> **Object state change records**:
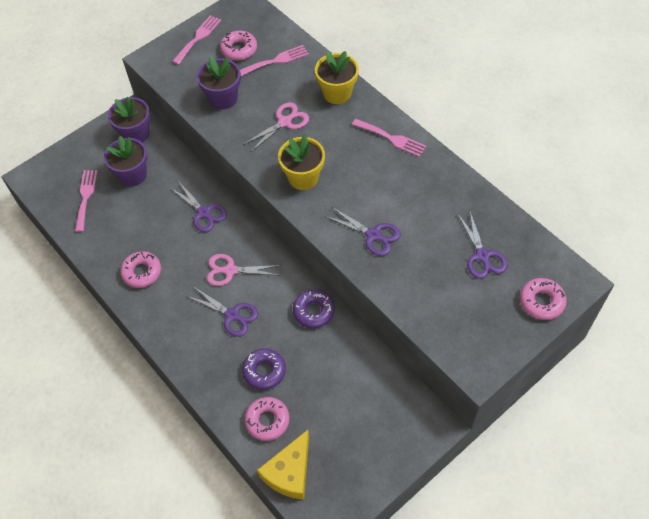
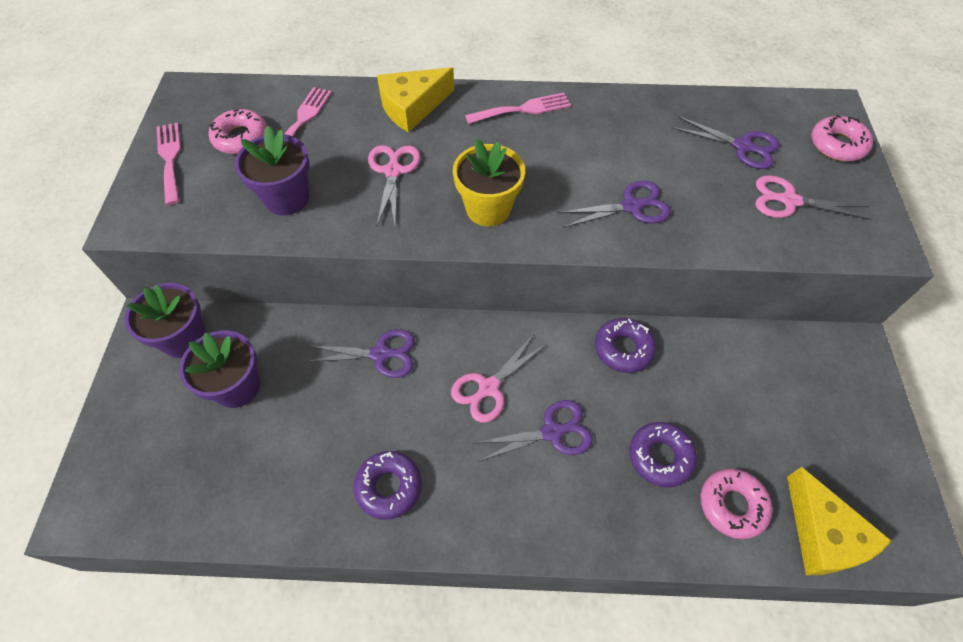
camera: 50 degrees left, 0 degrees up
(85, 197) = (200, 467): pink fork -> none
(142, 272) = (389, 487): pink donut -> purple donut
(337, 93) = (412, 107): yellow flower pot -> yellow cheese
(461, 303) = (788, 201): none -> pink scissors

> **Action item**: Among the entries above, how many lines contain the string "pink"? Only the number should be given.

> **Output**: 3